■ What to work on
A verbatim copy of every record is needed.

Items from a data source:
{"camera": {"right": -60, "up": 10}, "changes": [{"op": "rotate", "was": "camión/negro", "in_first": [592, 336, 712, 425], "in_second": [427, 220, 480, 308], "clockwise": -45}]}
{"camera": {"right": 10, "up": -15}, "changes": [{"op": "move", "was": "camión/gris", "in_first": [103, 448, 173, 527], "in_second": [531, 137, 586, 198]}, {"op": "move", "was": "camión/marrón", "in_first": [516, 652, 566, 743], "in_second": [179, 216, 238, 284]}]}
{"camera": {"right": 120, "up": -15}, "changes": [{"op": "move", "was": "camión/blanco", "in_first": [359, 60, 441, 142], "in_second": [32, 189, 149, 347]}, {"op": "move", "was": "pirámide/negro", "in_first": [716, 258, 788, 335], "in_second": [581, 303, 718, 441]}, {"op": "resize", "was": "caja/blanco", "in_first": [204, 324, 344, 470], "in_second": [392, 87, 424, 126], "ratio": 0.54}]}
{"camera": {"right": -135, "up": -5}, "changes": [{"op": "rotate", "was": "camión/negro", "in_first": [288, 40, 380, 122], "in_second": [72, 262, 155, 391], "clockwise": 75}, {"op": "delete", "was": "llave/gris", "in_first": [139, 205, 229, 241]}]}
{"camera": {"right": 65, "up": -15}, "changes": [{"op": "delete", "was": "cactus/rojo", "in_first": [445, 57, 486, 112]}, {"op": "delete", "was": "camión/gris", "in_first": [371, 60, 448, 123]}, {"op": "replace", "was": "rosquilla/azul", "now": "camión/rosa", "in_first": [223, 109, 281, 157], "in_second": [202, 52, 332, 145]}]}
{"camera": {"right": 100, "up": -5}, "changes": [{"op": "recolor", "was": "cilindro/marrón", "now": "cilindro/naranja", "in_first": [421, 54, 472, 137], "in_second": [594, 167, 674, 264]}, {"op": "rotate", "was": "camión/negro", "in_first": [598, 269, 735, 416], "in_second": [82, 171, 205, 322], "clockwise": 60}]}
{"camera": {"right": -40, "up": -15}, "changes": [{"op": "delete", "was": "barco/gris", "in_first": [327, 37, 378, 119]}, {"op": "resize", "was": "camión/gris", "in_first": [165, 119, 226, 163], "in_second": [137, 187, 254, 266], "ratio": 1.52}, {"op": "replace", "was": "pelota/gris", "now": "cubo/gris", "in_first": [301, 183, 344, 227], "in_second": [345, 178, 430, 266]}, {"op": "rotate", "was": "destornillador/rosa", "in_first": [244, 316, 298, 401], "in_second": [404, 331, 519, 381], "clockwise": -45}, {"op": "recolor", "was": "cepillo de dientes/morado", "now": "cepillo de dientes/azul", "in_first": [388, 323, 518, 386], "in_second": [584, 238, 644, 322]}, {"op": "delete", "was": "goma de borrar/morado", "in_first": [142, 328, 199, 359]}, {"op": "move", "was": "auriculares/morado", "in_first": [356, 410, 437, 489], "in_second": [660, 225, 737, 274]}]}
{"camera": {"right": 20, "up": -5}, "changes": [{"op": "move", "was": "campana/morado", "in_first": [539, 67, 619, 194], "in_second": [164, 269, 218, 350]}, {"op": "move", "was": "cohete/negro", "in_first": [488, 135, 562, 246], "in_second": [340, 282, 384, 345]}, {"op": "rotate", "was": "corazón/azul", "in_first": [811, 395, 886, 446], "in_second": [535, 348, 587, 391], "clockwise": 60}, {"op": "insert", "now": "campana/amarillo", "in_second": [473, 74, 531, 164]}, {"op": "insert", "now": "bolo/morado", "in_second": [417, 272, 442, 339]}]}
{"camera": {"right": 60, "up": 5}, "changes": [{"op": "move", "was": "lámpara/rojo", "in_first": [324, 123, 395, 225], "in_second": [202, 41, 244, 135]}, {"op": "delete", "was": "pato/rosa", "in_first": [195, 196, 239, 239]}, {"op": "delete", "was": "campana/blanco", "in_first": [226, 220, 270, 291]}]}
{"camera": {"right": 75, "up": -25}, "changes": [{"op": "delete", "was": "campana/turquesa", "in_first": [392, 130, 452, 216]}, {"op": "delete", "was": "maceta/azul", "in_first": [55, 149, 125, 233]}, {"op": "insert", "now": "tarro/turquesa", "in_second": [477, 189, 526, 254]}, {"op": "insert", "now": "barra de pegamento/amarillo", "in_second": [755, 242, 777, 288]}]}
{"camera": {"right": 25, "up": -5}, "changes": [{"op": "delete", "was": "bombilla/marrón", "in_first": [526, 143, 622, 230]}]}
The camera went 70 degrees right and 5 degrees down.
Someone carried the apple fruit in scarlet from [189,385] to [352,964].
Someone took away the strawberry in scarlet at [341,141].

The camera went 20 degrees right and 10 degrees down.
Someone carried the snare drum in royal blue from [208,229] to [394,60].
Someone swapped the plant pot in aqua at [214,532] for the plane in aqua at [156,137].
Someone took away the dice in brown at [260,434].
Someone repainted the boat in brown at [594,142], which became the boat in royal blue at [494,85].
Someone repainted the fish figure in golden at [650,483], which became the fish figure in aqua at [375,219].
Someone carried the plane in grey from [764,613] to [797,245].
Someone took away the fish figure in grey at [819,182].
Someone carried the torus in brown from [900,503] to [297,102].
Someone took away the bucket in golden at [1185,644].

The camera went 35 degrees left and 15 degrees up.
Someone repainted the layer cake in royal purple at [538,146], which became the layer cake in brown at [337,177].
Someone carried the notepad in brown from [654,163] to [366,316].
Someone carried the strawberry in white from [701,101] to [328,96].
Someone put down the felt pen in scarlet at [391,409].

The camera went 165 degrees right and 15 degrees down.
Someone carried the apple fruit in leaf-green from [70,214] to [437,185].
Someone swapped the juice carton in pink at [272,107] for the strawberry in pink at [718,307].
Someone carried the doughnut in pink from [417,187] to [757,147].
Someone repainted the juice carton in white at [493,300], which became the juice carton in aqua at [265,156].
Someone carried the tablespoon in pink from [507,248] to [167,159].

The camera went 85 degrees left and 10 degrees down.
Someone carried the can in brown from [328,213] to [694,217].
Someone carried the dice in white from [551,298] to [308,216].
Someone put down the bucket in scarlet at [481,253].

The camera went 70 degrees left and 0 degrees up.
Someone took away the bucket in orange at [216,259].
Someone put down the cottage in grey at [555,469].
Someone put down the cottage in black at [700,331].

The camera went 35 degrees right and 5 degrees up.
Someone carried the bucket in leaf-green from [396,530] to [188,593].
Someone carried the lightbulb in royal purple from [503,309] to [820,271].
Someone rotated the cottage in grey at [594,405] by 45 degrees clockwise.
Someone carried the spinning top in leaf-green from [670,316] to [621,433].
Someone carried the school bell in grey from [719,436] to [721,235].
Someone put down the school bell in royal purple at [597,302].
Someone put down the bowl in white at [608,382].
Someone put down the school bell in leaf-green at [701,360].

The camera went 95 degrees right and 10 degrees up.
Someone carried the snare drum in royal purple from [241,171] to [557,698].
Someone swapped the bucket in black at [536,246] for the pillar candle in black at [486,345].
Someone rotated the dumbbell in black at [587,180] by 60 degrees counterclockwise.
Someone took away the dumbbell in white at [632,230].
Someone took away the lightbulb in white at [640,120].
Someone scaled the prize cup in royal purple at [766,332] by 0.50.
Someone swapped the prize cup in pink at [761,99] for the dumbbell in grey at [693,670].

■ Your response
{"camera": {"right": -60, "up": 10}, "changes": [{"op": "rotate", "was": "camión/negro", "in_first": [592, 336, 712, 425], "in_second": [427, 220, 480, 308], "clockwise": -45}]}
{"camera": {"right": 10, "up": -15}, "changes": [{"op": "move", "was": "camión/gris", "in_first": [103, 448, 173, 527], "in_second": [531, 137, 586, 198]}, {"op": "move", "was": "camión/marrón", "in_first": [516, 652, 566, 743], "in_second": [179, 216, 238, 284]}]}
{"camera": {"right": 120, "up": -15}, "changes": [{"op": "move", "was": "camión/blanco", "in_first": [359, 60, 441, 142], "in_second": [32, 189, 149, 347]}, {"op": "move", "was": "pirámide/negro", "in_first": [716, 258, 788, 335], "in_second": [581, 303, 718, 441]}, {"op": "resize", "was": "caja/blanco", "in_first": [204, 324, 344, 470], "in_second": [392, 87, 424, 126], "ratio": 0.54}]}
{"camera": {"right": -135, "up": -5}, "changes": [{"op": "rotate", "was": "camión/negro", "in_first": [288, 40, 380, 122], "in_second": [72, 262, 155, 391], "clockwise": 75}, {"op": "delete", "was": "llave/gris", "in_first": [139, 205, 229, 241]}]}
{"camera": {"right": 65, "up": -15}, "changes": [{"op": "delete", "was": "cactus/rojo", "in_first": [445, 57, 486, 112]}, {"op": "delete", "was": "camión/gris", "in_first": [371, 60, 448, 123]}, {"op": "replace", "was": "rosquilla/azul", "now": "camión/rosa", "in_first": [223, 109, 281, 157], "in_second": [202, 52, 332, 145]}]}
{"camera": {"right": 100, "up": -5}, "changes": [{"op": "recolor", "was": "cilindro/marrón", "now": "cilindro/naranja", "in_first": [421, 54, 472, 137], "in_second": [594, 167, 674, 264]}, {"op": "rotate", "was": "camión/negro", "in_first": [598, 269, 735, 416], "in_second": [82, 171, 205, 322], "clockwise": 60}]}
{"camera": {"right": -40, "up": -15}, "changes": [{"op": "delete", "was": "barco/gris", "in_first": [327, 37, 378, 119]}, {"op": "resize", "was": "camión/gris", "in_first": [165, 119, 226, 163], "in_second": [137, 187, 254, 266], "ratio": 1.52}, {"op": "replace", "was": "pelota/gris", "now": "cubo/gris", "in_first": [301, 183, 344, 227], "in_second": [345, 178, 430, 266]}, {"op": "rotate", "was": "destornillador/rosa", "in_first": [244, 316, 298, 401], "in_second": [404, 331, 519, 381], "clockwise": -45}, {"op": "recolor", "was": "cepillo de dientes/morado", "now": "cepillo de dientes/azul", "in_first": [388, 323, 518, 386], "in_second": [584, 238, 644, 322]}, {"op": "delete", "was": "goma de borrar/morado", "in_first": [142, 328, 199, 359]}, {"op": "move", "was": "auriculares/morado", "in_first": [356, 410, 437, 489], "in_second": [660, 225, 737, 274]}]}
{"camera": {"right": 20, "up": -5}, "changes": [{"op": "move", "was": "campana/morado", "in_first": [539, 67, 619, 194], "in_second": [164, 269, 218, 350]}, {"op": "move", "was": "cohete/negro", "in_first": [488, 135, 562, 246], "in_second": [340, 282, 384, 345]}, {"op": "rotate", "was": "corazón/azul", "in_first": [811, 395, 886, 446], "in_second": [535, 348, 587, 391], "clockwise": 60}, {"op": "insert", "now": "campana/amarillo", "in_second": [473, 74, 531, 164]}, {"op": "insert", "now": "bolo/morado", "in_second": [417, 272, 442, 339]}]}
{"camera": {"right": 60, "up": 5}, "changes": [{"op": "move", "was": "lámpara/rojo", "in_first": [324, 123, 395, 225], "in_second": [202, 41, 244, 135]}, {"op": "delete", "was": "pato/rosa", "in_first": [195, 196, 239, 239]}, {"op": "delete", "was": "campana/blanco", "in_first": [226, 220, 270, 291]}]}
{"camera": {"right": 75, "up": -25}, "changes": [{"op": "delete", "was": "campana/turquesa", "in_first": [392, 130, 452, 216]}, {"op": "delete", "was": "maceta/azul", "in_first": [55, 149, 125, 233]}, {"op": "insert", "now": "tarro/turquesa", "in_second": [477, 189, 526, 254]}, {"op": "insert", "now": "barra de pegamento/amarillo", "in_second": [755, 242, 777, 288]}]}
{"camera": {"right": 25, "up": -5}, "changes": [{"op": "delete", "was": "bombilla/marrón", "in_first": [526, 143, 622, 230]}]}
The camera went 70 degrees right and 5 degrees down.
Someone carried the apple fruit in scarlet from [189,385] to [352,964].
Someone took away the strawberry in scarlet at [341,141].

The camera went 20 degrees right and 10 degrees down.
Someone carried the snare drum in royal blue from [208,229] to [394,60].
Someone swapped the plant pot in aqua at [214,532] for the plane in aqua at [156,137].
Someone took away the dice in brown at [260,434].
Someone repainted the boat in brown at [594,142], which became the boat in royal blue at [494,85].
Someone repainted the fish figure in golden at [650,483], which became the fish figure in aqua at [375,219].
Someone carried the plane in grey from [764,613] to [797,245].
Someone took away the fish figure in grey at [819,182].
Someone carried the torus in brown from [900,503] to [297,102].
Someone took away the bucket in golden at [1185,644].

The camera went 35 degrees left and 15 degrees up.
Someone repainted the layer cake in royal purple at [538,146], which became the layer cake in brown at [337,177].
Someone carried the notepad in brown from [654,163] to [366,316].
Someone carried the strawberry in white from [701,101] to [328,96].
Someone put down the felt pen in scarlet at [391,409].

The camera went 165 degrees right and 15 degrees down.
Someone carried the apple fruit in leaf-green from [70,214] to [437,185].
Someone swapped the juice carton in pink at [272,107] for the strawberry in pink at [718,307].
Someone carried the doughnut in pink from [417,187] to [757,147].
Someone repainted the juice carton in white at [493,300], which became the juice carton in aqua at [265,156].
Someone carried the tablespoon in pink from [507,248] to [167,159].

The camera went 85 degrees left and 10 degrees down.
Someone carried the can in brown from [328,213] to [694,217].
Someone carried the dice in white from [551,298] to [308,216].
Someone put down the bucket in scarlet at [481,253].

The camera went 70 degrees left and 0 degrees up.
Someone took away the bucket in orange at [216,259].
Someone put down the cottage in grey at [555,469].
Someone put down the cottage in black at [700,331].

The camera went 35 degrees right and 5 degrees up.
Someone carried the bucket in leaf-green from [396,530] to [188,593].
Someone carried the lightbulb in royal purple from [503,309] to [820,271].
Someone rotated the cottage in grey at [594,405] by 45 degrees clockwise.
Someone carried the spinning top in leaf-green from [670,316] to [621,433].
Someone carried the school bell in grey from [719,436] to [721,235].
Someone put down the school bell in royal purple at [597,302].
Someone put down the bowl in white at [608,382].
Someone put down the school bell in leaf-green at [701,360].

The camera went 95 degrees right and 10 degrees up.
Someone carried the snare drum in royal purple from [241,171] to [557,698].
Someone swapped the bucket in black at [536,246] for the pillar candle in black at [486,345].
Someone rotated the dumbbell in black at [587,180] by 60 degrees counterclockwise.
Someone took away the dumbbell in white at [632,230].
Someone took away the lightbulb in white at [640,120].
Someone scaled the prize cup in royal purple at [766,332] by 0.50.
Someone swapped the prize cup in pink at [761,99] for the dumbbell in grey at [693,670].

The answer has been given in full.